EXERCISE BRIEF = Give back only the lines in the records below from the one with "<266, 403> |" to the one with "shifted | aqua", both inclusive, word for word.

Data items =
......

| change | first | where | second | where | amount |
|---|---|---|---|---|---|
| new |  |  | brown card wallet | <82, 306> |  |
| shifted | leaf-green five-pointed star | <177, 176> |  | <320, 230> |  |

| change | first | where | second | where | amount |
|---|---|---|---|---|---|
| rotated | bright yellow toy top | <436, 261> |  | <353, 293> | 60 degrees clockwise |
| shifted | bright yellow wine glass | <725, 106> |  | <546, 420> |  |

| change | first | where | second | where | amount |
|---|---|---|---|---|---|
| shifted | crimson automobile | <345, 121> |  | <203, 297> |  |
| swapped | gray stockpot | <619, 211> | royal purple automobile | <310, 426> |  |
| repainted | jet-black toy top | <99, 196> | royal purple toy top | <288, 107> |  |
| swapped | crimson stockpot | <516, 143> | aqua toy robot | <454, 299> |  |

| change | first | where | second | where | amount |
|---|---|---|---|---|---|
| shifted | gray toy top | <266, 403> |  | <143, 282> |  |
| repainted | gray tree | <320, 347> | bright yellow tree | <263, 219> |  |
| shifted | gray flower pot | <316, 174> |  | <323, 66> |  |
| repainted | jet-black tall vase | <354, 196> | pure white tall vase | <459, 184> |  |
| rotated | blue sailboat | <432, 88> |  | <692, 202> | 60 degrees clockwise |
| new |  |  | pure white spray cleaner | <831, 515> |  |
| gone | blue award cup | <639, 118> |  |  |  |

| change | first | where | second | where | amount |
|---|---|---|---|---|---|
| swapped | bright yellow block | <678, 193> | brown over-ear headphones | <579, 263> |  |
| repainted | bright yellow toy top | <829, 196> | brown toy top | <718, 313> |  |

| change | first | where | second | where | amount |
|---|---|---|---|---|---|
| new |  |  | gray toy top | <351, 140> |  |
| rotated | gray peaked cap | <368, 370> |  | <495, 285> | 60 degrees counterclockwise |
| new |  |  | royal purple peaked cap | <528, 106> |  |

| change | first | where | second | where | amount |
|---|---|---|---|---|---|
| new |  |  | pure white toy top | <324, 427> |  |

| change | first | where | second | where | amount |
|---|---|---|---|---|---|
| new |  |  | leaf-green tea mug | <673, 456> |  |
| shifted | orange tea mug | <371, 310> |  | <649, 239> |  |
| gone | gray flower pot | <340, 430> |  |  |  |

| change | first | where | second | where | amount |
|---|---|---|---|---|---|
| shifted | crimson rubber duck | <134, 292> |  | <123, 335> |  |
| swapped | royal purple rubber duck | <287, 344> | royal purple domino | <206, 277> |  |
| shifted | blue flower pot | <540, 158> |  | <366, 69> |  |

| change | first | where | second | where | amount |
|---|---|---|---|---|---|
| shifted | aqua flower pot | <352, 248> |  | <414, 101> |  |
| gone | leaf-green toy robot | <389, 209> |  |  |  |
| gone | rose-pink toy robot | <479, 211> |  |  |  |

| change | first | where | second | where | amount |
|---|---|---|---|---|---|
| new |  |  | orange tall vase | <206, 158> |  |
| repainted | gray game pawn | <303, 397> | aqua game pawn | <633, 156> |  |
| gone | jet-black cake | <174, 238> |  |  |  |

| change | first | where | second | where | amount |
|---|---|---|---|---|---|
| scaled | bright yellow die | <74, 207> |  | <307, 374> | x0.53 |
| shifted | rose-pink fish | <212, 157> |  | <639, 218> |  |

......

SOLVED EXERCISE =
| shifted | gray toy top | <266, 403> |  | <143, 282> |  |
| repainted | gray tree | <320, 347> | bright yellow tree | <263, 219> |  |
| shifted | gray flower pot | <316, 174> |  | <323, 66> |  |
| repainted | jet-black tall vase | <354, 196> | pure white tall vase | <459, 184> |  |
| rotated | blue sailboat | <432, 88> |  | <692, 202> | 60 degrees clockwise |
| new |  |  | pure white spray cleaner | <831, 515> |  |
| gone | blue award cup | <639, 118> |  |  |  |

| change | first | where | second | where | amount |
|---|---|---|---|---|---|
| swapped | bright yellow block | <678, 193> | brown over-ear headphones | <579, 263> |  |
| repainted | bright yellow toy top | <829, 196> | brown toy top | <718, 313> |  |

| change | first | where | second | where | amount |
|---|---|---|---|---|---|
| new |  |  | gray toy top | <351, 140> |  |
| rotated | gray peaked cap | <368, 370> |  | <495, 285> | 60 degrees counterclockwise |
| new |  |  | royal purple peaked cap | <528, 106> |  |

| change | first | where | second | where | amount |
|---|---|---|---|---|---|
| new |  |  | pure white toy top | <324, 427> |  |

| change | first | where | second | where | amount |
|---|---|---|---|---|---|
| new |  |  | leaf-green tea mug | <673, 456> |  |
| shifted | orange tea mug | <371, 310> |  | <649, 239> |  |
| gone | gray flower pot | <340, 430> |  |  |  |

| change | first | where | second | where | amount |
|---|---|---|---|---|---|
| shifted | crimson rubber duck | <134, 292> |  | <123, 335> |  |
| swapped | royal purple rubber duck | <287, 344> | royal purple domino | <206, 277> |  |
| shifted | blue flower pot | <540, 158> |  | <366, 69> |  |

| change | first | where | second | where | amount |
|---|---|---|---|---|---|
| shifted | aqua flower pot | <352, 248> |  | <414, 101> |  |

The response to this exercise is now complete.